For each line in the data that includes "PIXELS", make a copy.

### RECORDS TO USE ###

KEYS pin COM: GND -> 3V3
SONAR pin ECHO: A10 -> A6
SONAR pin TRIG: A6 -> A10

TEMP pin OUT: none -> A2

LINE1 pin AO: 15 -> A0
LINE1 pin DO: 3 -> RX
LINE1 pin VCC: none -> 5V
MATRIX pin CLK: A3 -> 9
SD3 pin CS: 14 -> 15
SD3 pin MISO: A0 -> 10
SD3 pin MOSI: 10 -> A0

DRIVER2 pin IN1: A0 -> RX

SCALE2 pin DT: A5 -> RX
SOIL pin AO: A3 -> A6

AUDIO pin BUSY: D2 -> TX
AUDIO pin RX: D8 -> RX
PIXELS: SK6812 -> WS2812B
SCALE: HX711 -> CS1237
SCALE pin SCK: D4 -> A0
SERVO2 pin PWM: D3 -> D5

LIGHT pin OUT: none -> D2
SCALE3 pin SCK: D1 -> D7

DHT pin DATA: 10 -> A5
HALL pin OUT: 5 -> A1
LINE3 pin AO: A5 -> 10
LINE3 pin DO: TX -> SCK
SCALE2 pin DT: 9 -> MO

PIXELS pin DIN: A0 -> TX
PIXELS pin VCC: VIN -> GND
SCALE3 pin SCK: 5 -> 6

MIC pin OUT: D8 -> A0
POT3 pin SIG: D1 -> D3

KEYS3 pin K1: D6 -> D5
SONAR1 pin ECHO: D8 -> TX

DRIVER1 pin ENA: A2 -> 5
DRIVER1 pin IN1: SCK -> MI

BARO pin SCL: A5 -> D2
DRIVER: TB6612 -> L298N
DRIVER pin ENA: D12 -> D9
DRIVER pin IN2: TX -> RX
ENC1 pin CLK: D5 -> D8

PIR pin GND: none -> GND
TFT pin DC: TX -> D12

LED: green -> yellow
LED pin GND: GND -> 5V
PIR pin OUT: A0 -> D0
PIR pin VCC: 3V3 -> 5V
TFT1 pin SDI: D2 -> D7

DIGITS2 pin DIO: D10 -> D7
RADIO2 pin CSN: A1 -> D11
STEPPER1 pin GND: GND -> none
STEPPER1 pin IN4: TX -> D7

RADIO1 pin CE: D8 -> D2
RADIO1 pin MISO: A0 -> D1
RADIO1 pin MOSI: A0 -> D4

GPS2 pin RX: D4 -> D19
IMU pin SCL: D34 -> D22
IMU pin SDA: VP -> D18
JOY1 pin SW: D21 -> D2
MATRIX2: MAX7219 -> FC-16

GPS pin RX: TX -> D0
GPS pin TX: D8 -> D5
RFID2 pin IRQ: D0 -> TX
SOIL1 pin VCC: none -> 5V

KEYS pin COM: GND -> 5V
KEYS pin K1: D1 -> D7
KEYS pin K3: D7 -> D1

###

== REPLY ==
PIXELS: SK6812 -> WS2812B
PIXELS pin DIN: A0 -> TX
PIXELS pin VCC: VIN -> GND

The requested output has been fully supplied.